GIVEN ENTRIES
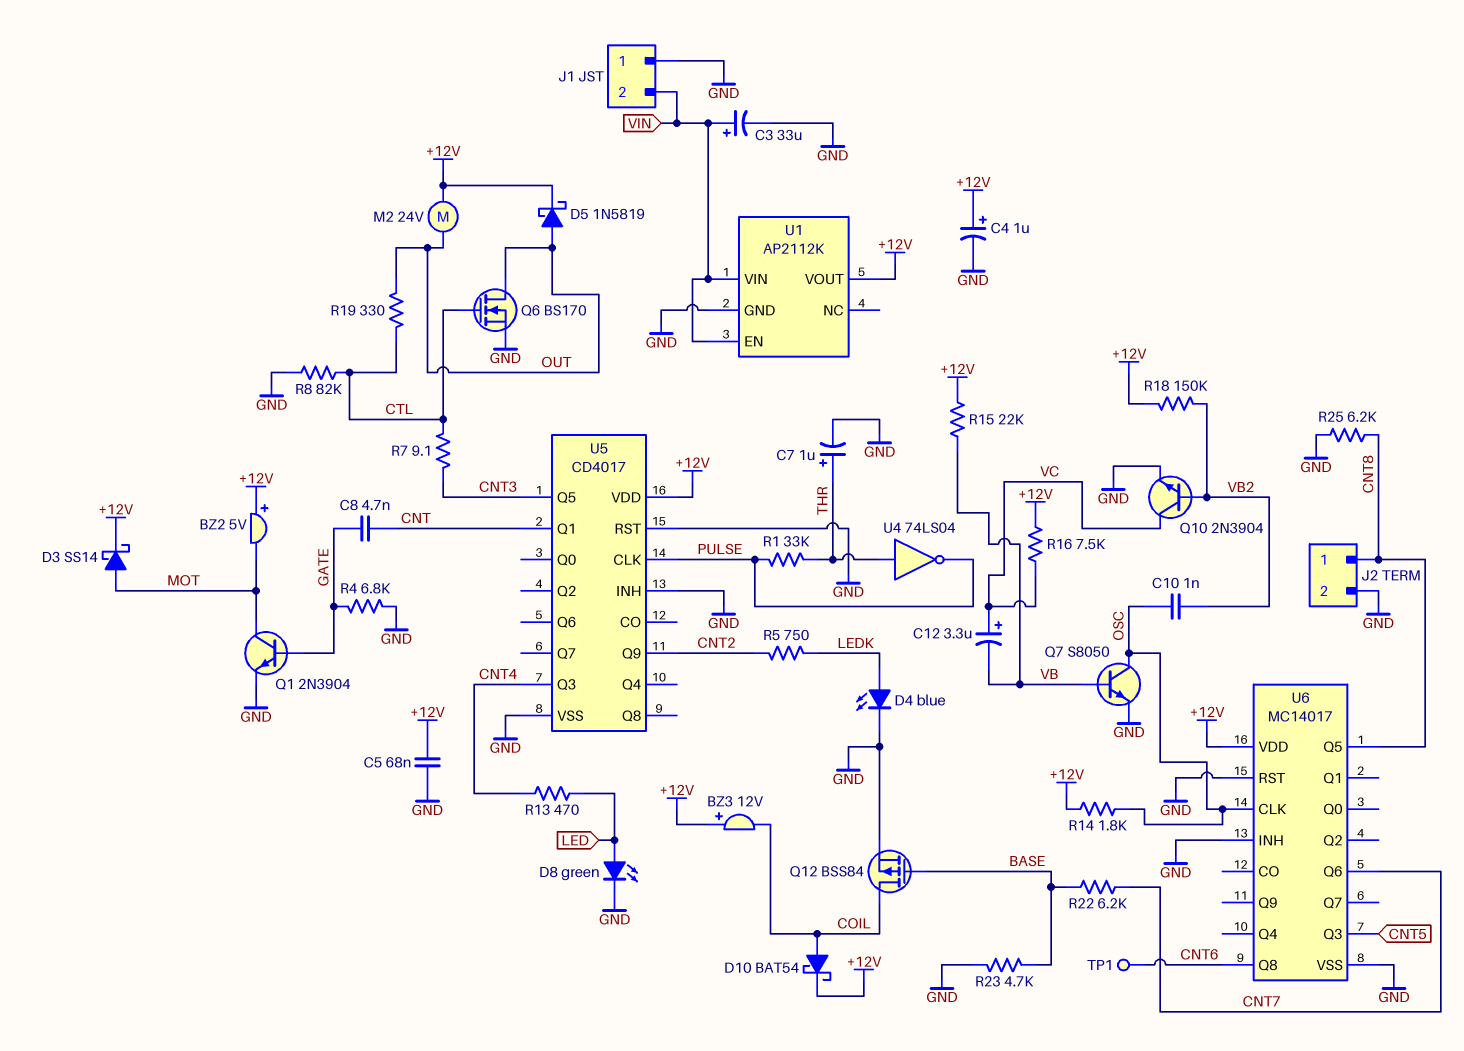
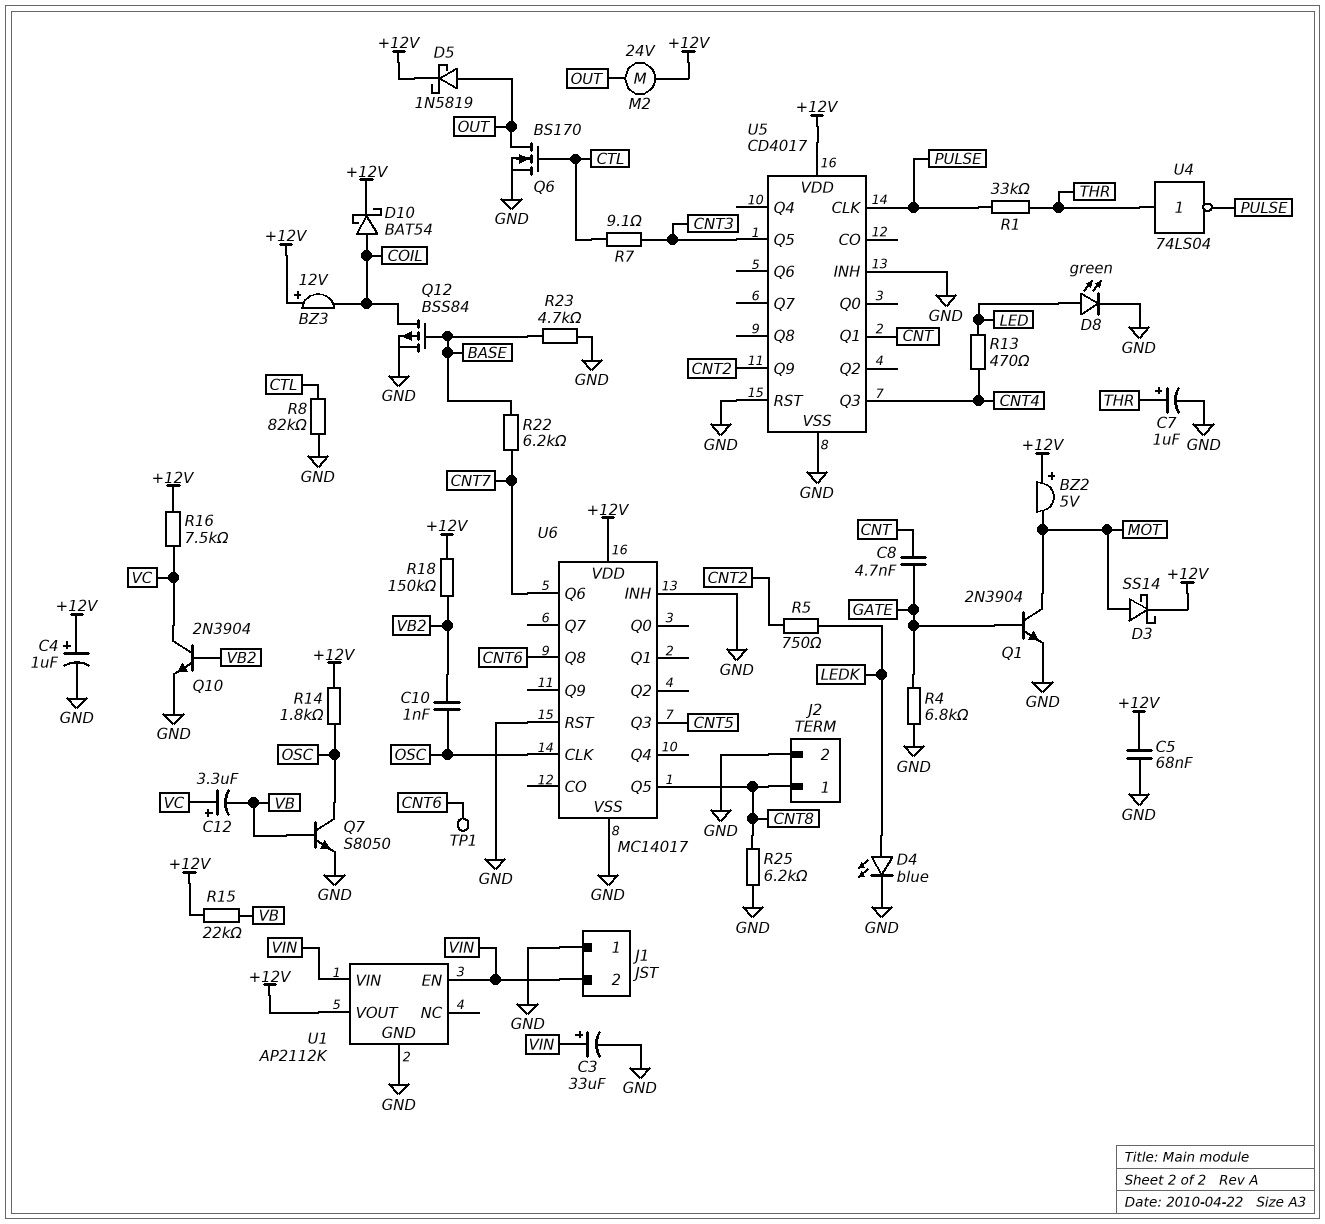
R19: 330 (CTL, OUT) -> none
--
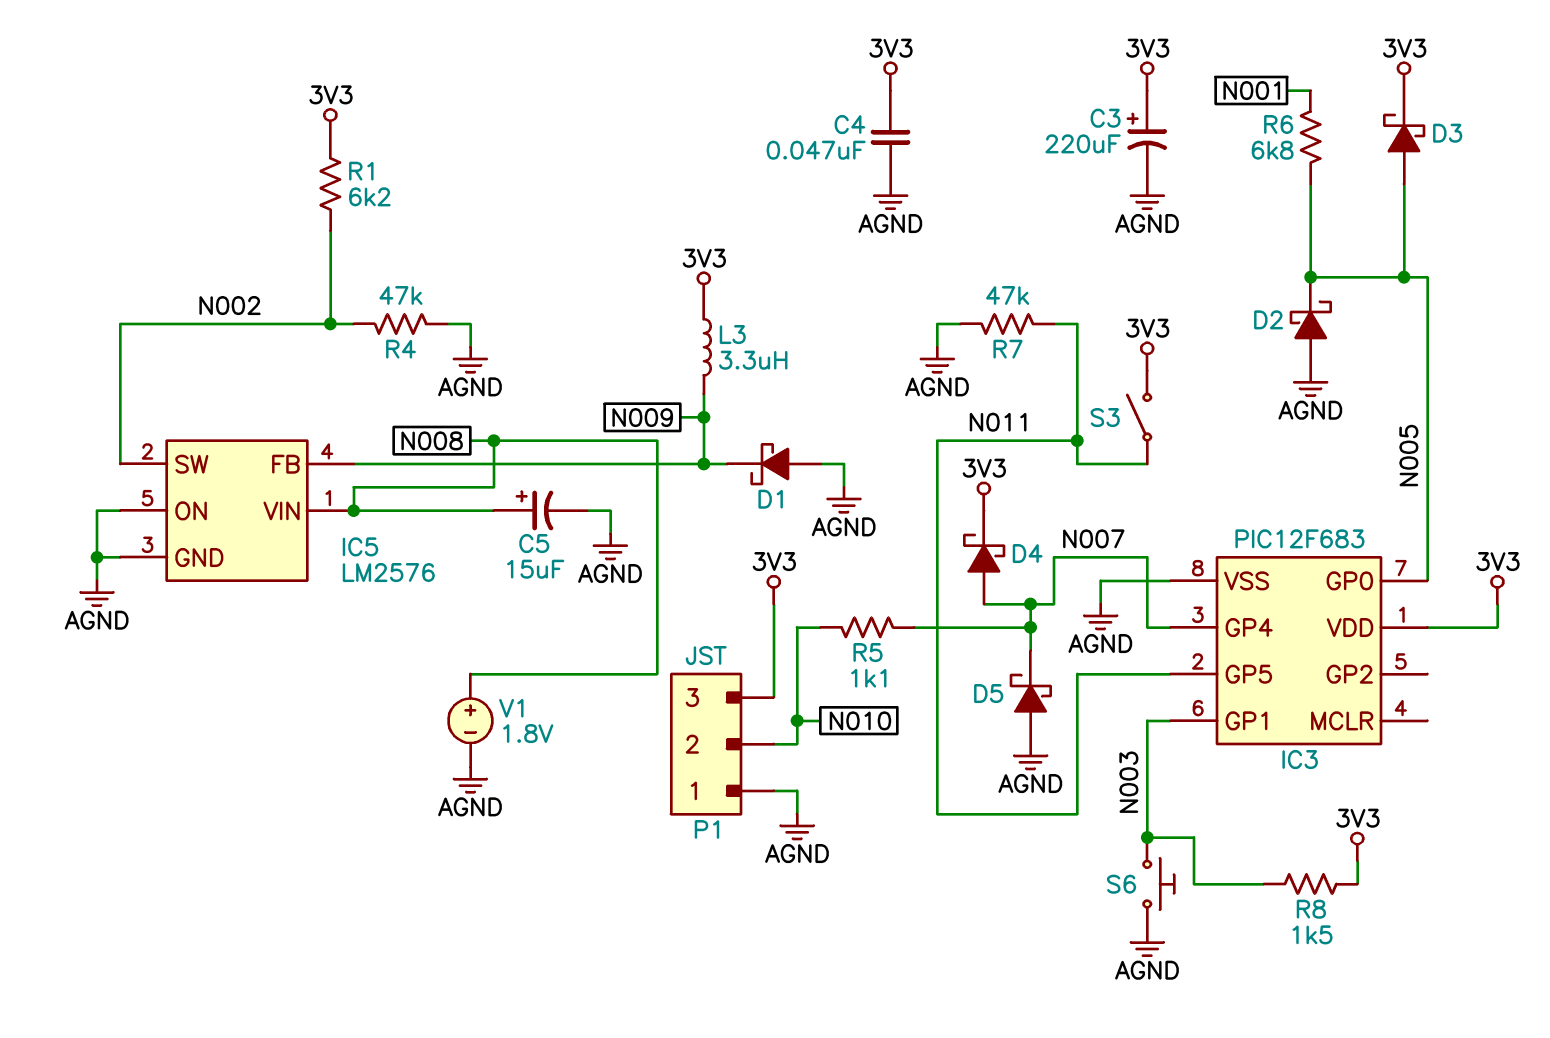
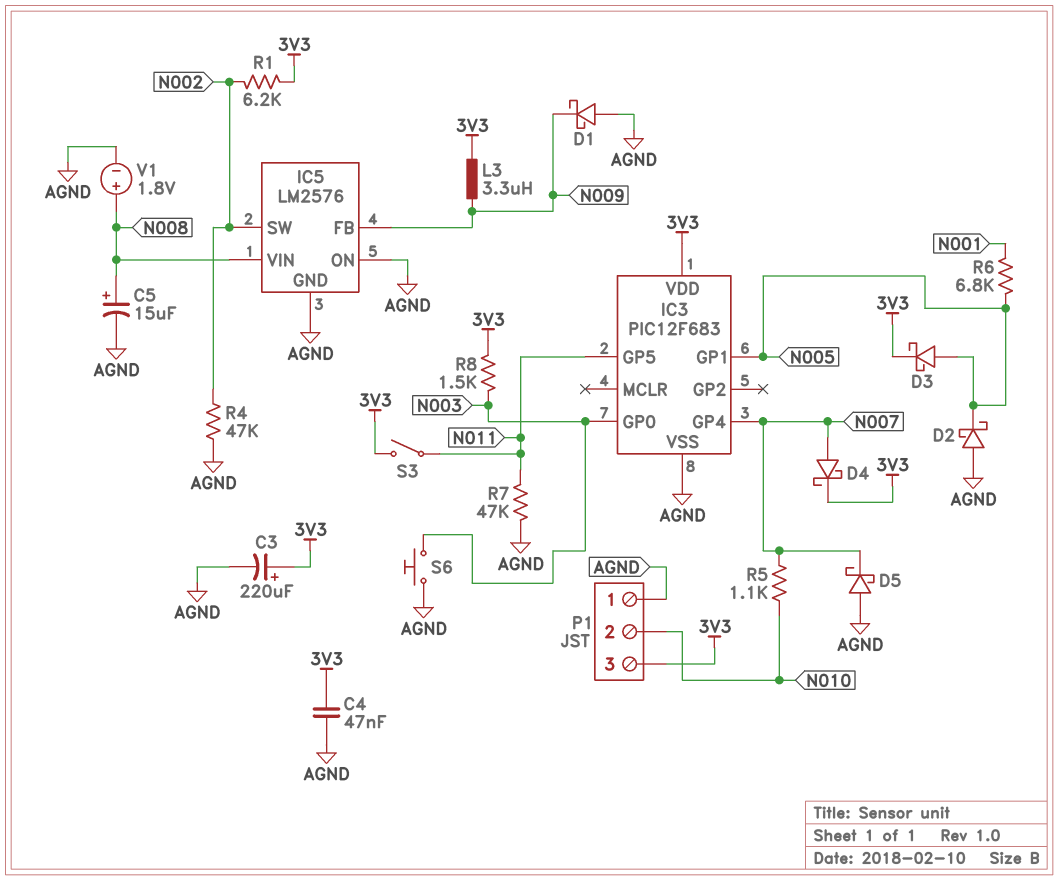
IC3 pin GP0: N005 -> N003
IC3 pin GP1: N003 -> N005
==
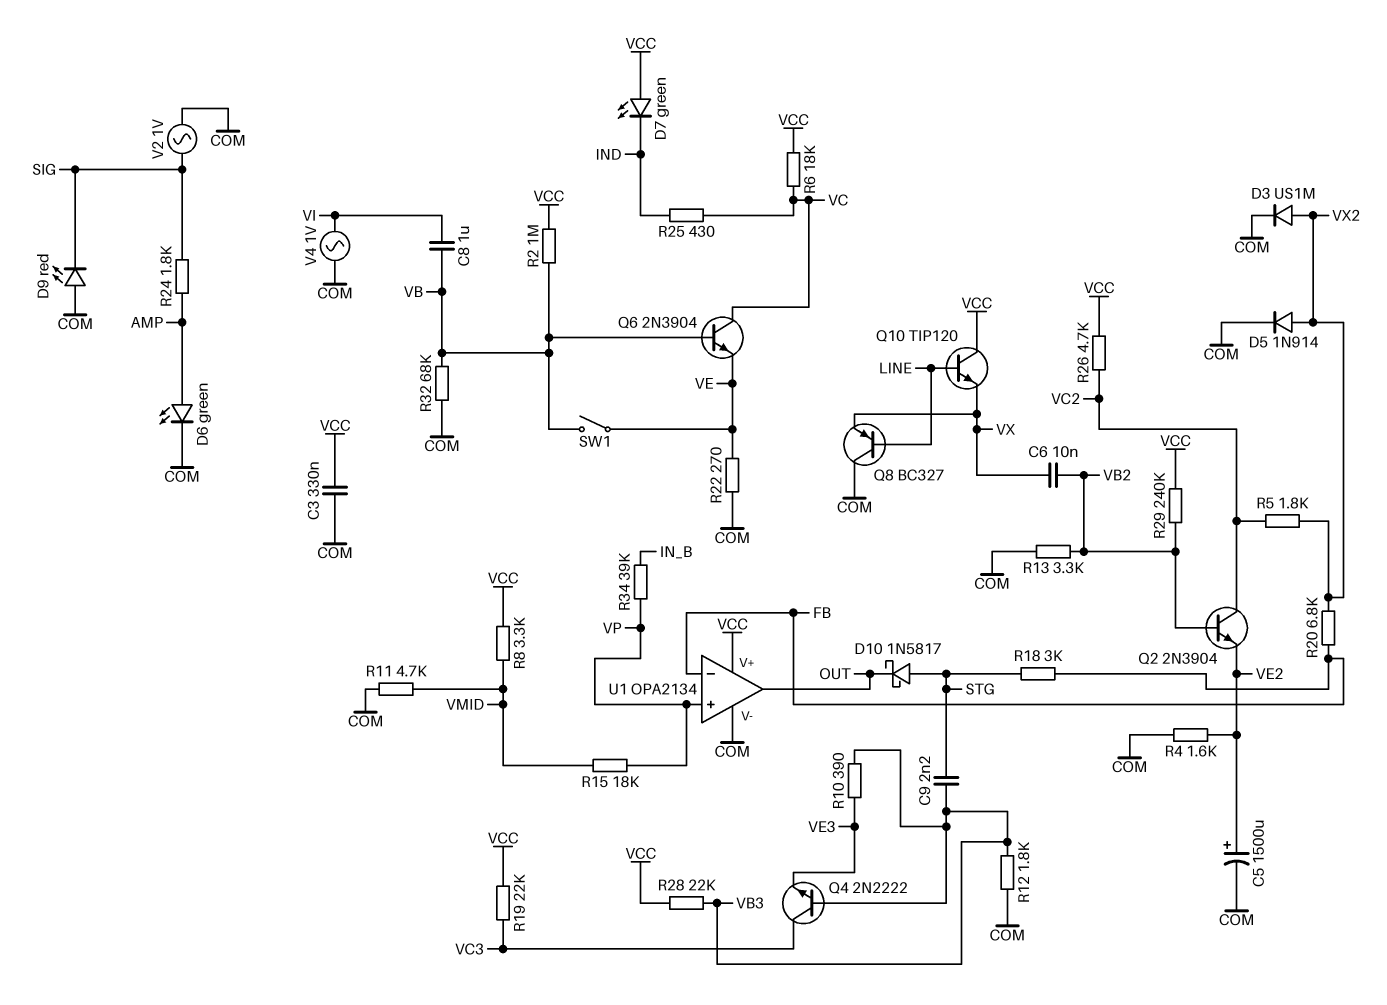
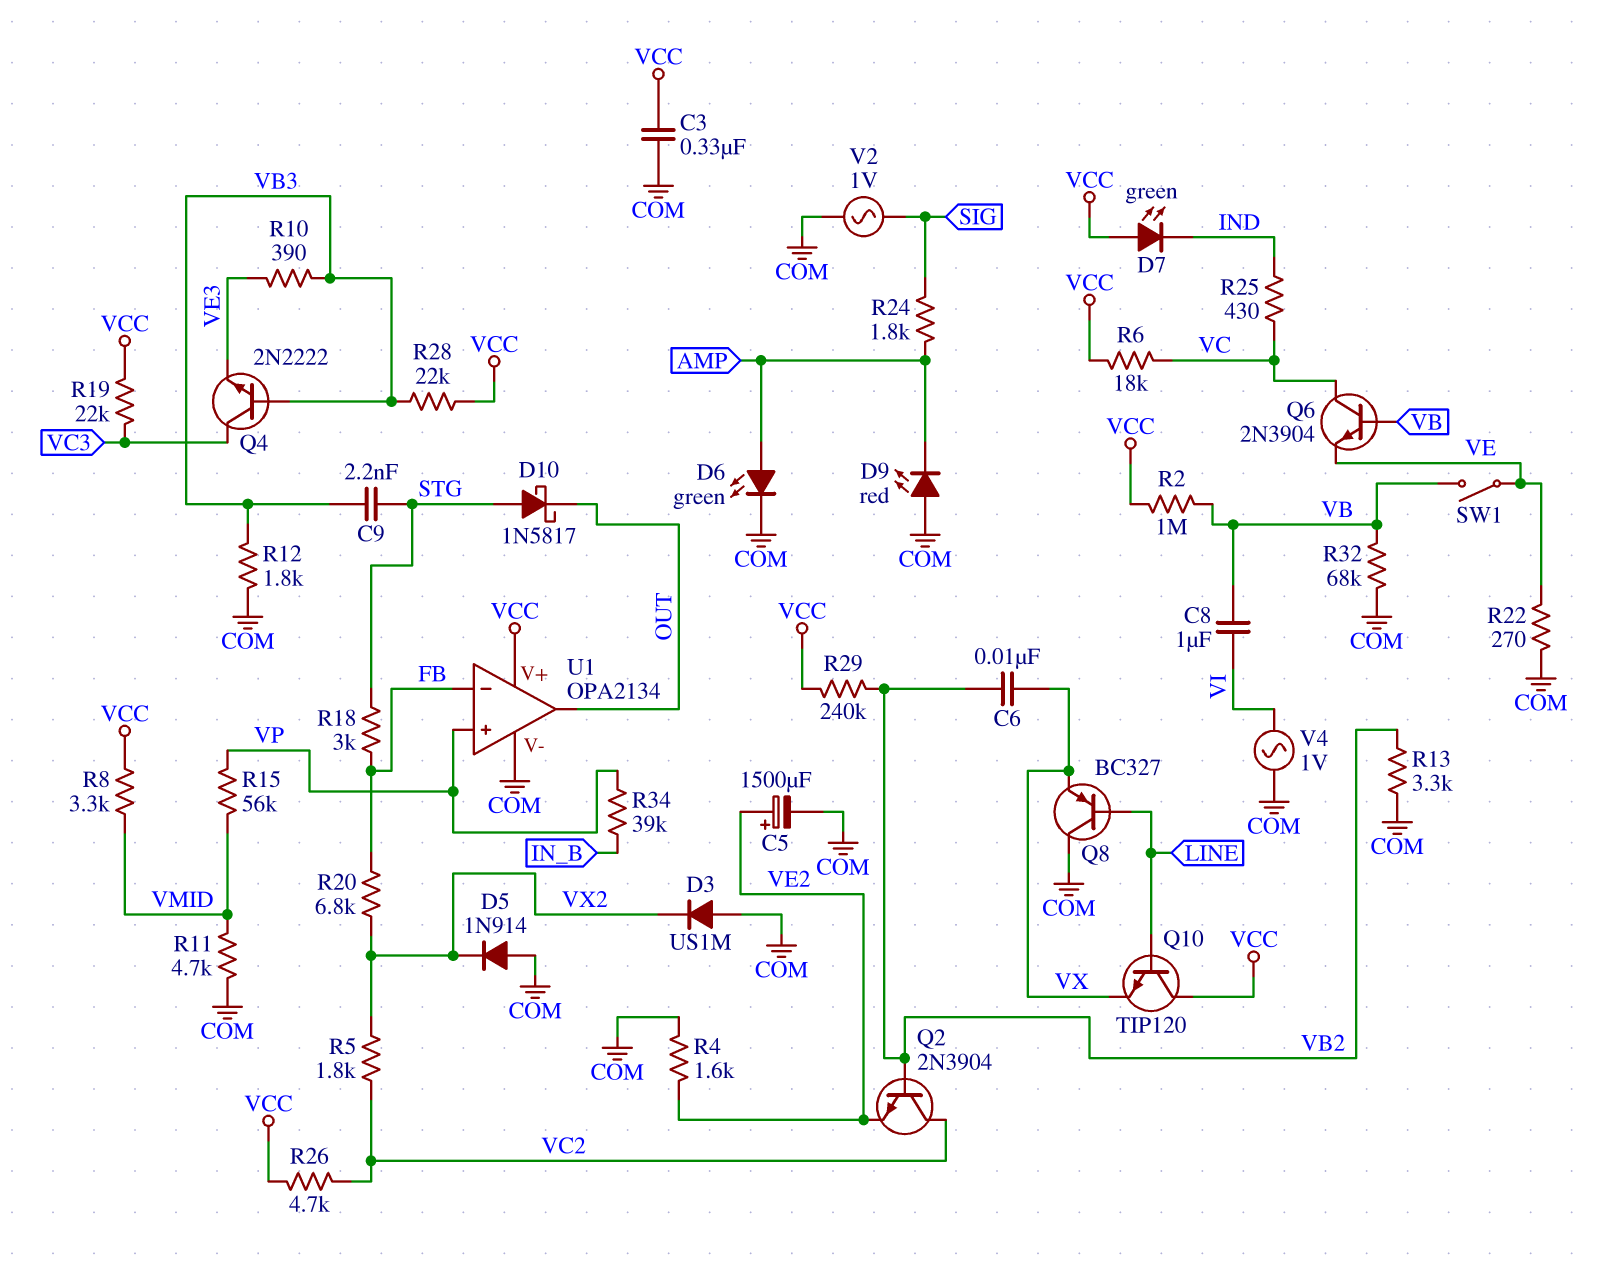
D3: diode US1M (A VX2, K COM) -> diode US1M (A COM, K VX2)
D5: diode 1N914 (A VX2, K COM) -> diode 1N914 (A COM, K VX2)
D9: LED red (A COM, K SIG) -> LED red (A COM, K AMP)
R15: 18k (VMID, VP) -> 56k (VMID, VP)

TO DO
For this exercise, repeat exactly the lines of the data above from the one with "D9: LED red" down to the one with "R15: 18k (VMID, VP) -> 56k (VMID, VP)", both end lines included.

RESPONSE TO THIS EXERCISE
D9: LED red (A COM, K SIG) -> LED red (A COM, K AMP)
R15: 18k (VMID, VP) -> 56k (VMID, VP)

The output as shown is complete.